Omit the images, then print each record below exactly as it reads.
*** Records for this task ***
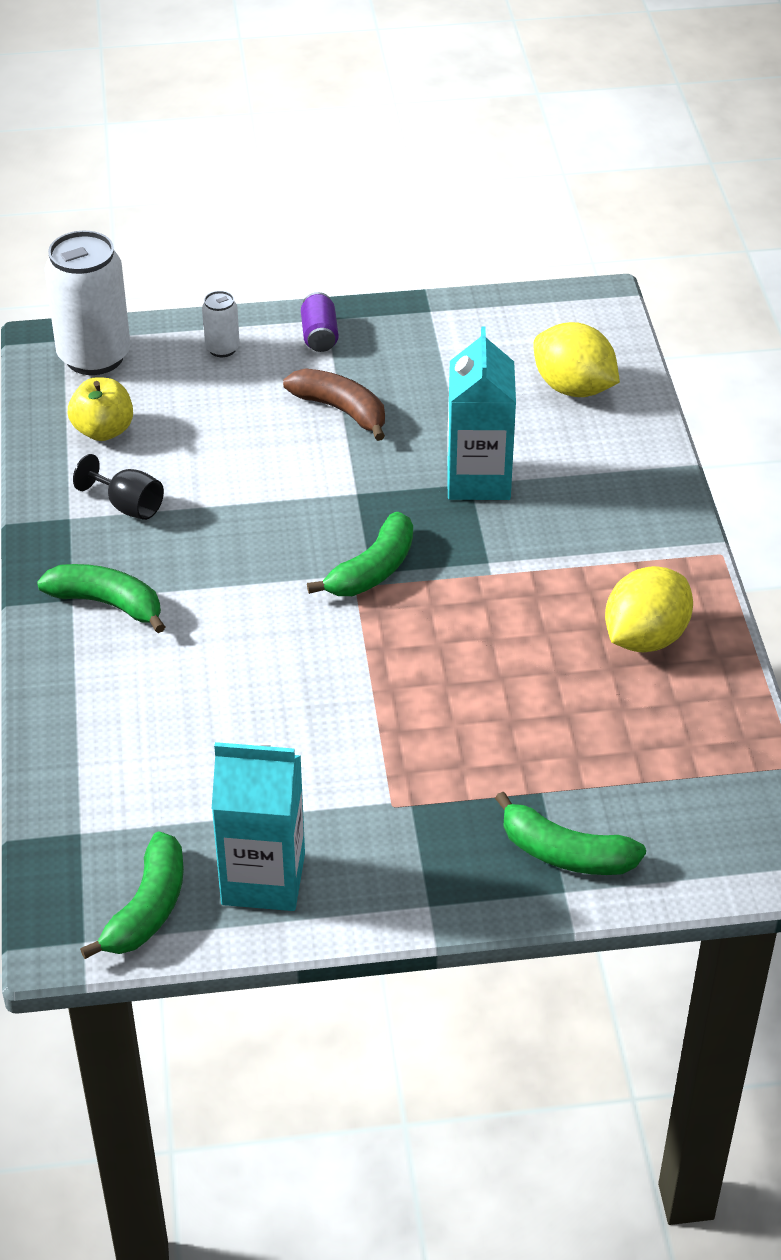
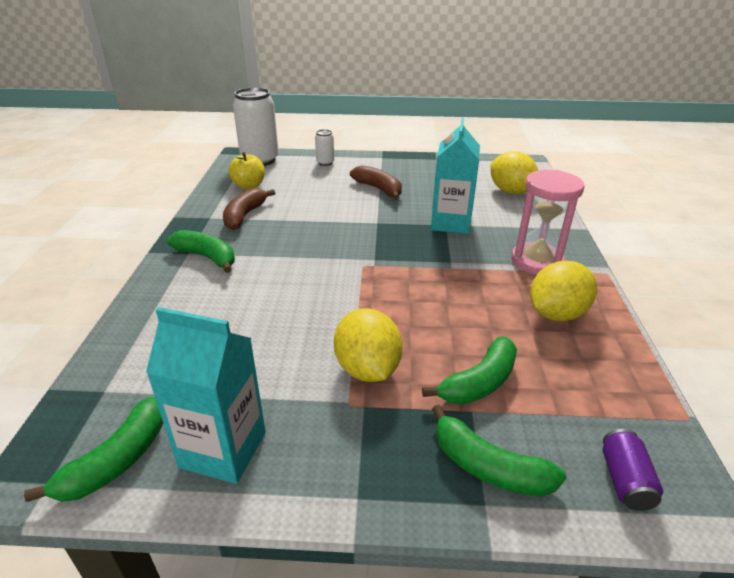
camera: 10 degrees right, 10 degrees down
black goblet [73,454,164,520] -> brown banana [223,188,275,230]
purple can [301,292,338,352] -> purple can moved to [603,429,663,511]
green banana [307,512,413,596] -> green banana moved to [422,336,517,405]
none -> yellow lemon [334,308,403,382]
none -> pink hourglass [511,170,585,275]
***
Task answer:
camera: 10 degrees right, 10 degrees down
black goblet [73,454,164,520] -> brown banana [223,188,275,230]
purple can [301,292,338,352] -> purple can moved to [603,429,663,511]
green banana [307,512,413,596] -> green banana moved to [422,336,517,405]
none -> yellow lemon [334,308,403,382]
none -> pink hourglass [511,170,585,275]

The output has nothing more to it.